__YOUR GOAL__. Please make sure what you return matches the listing below exactly, minus its pictures.

EXERCISE INPUT Block Start

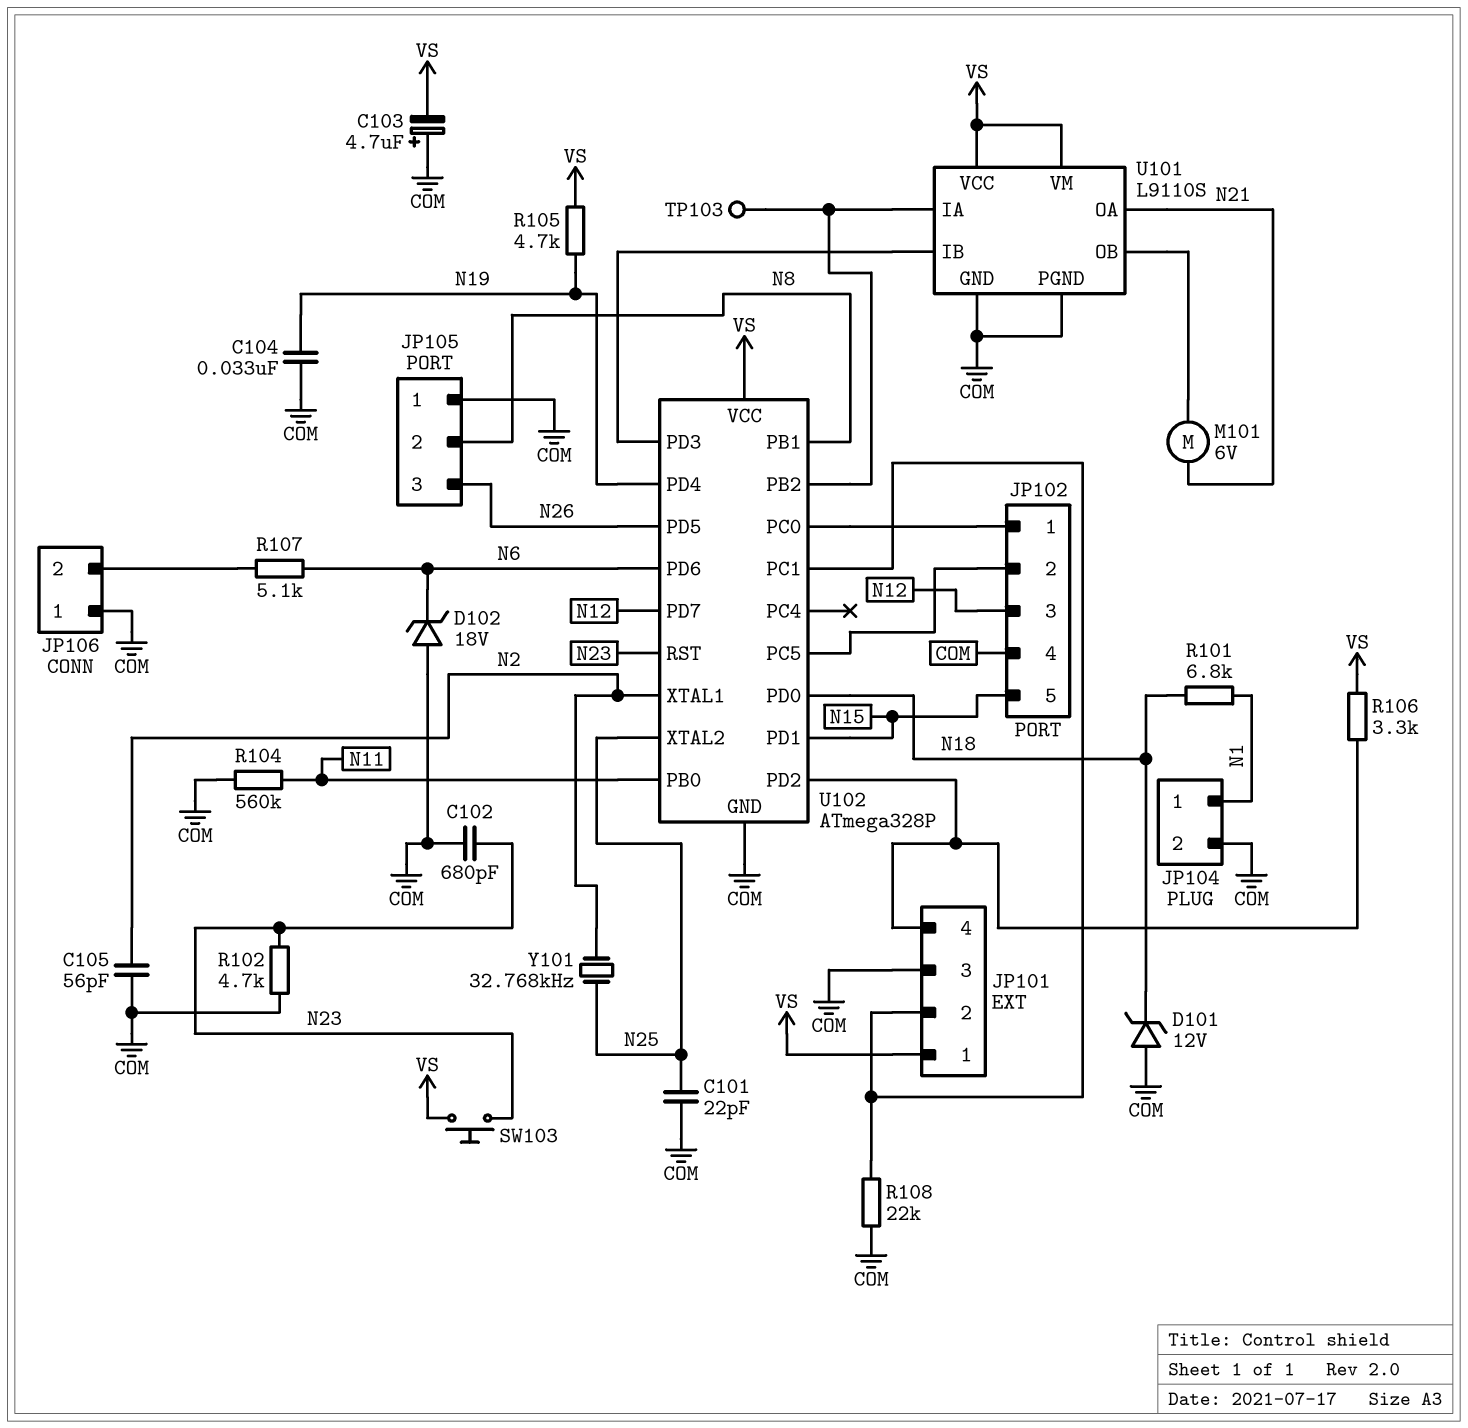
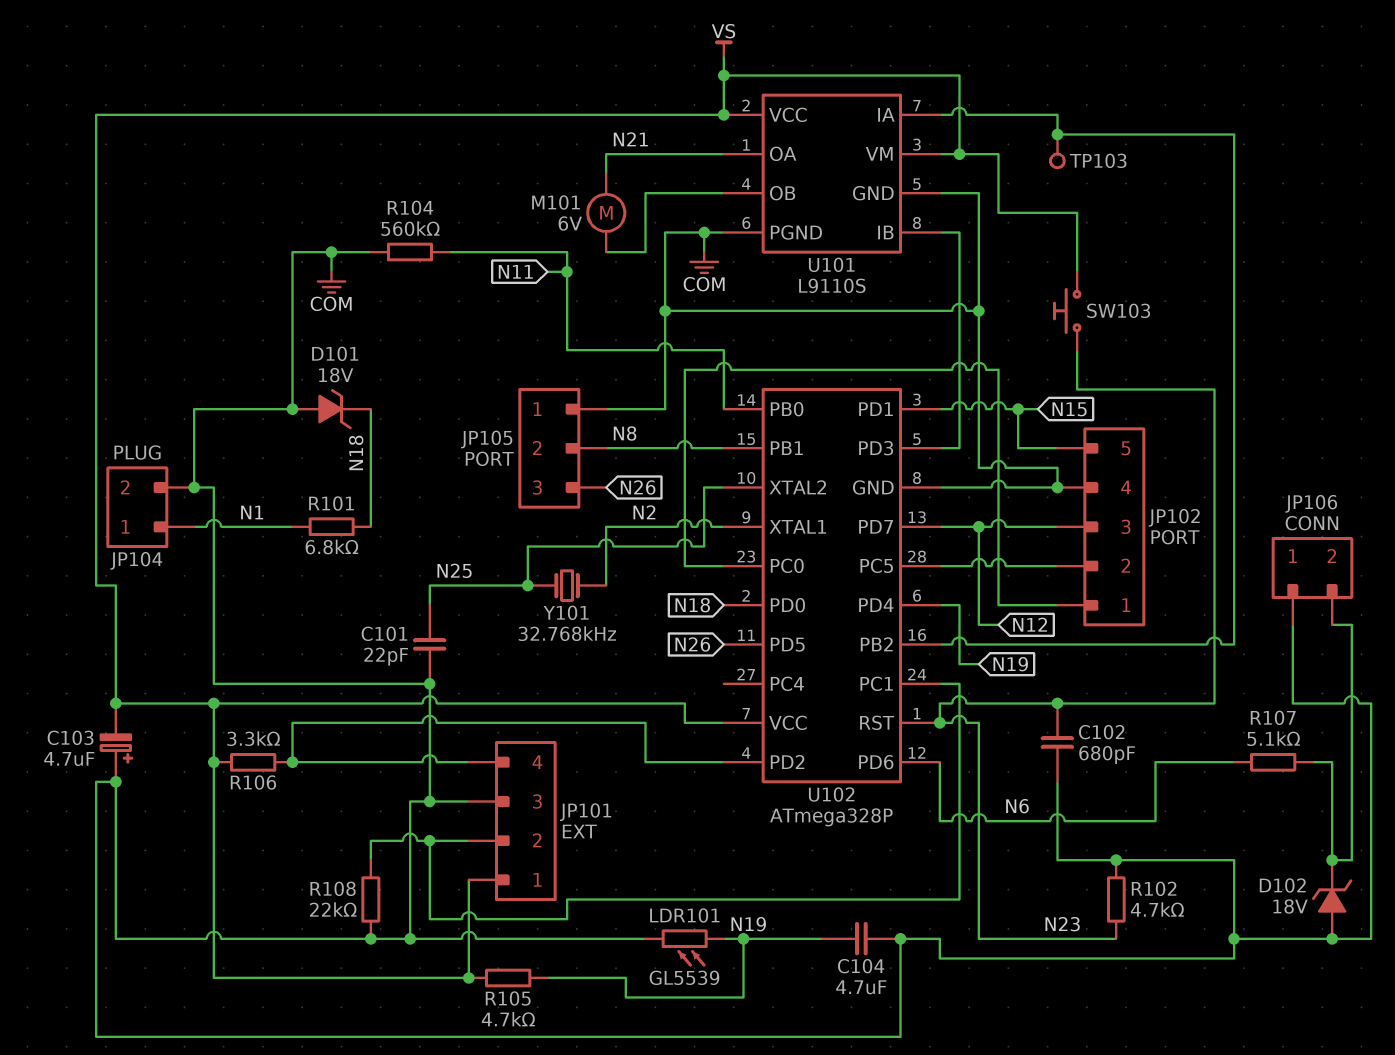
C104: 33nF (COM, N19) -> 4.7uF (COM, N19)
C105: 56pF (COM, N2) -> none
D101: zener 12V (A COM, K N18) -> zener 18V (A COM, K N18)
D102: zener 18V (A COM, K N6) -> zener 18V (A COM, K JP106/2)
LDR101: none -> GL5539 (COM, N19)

EXERCISE INPUT Block End

__FINISHED EXERCISE__.
C104: 33nF (COM, N19) -> 4.7uF (COM, N19)
C105: 56pF (COM, N2) -> none
D101: zener 12V (A COM, K N18) -> zener 18V (A COM, K N18)
D102: zener 18V (A COM, K N6) -> zener 18V (A COM, K JP106/2)
LDR101: none -> GL5539 (COM, N19)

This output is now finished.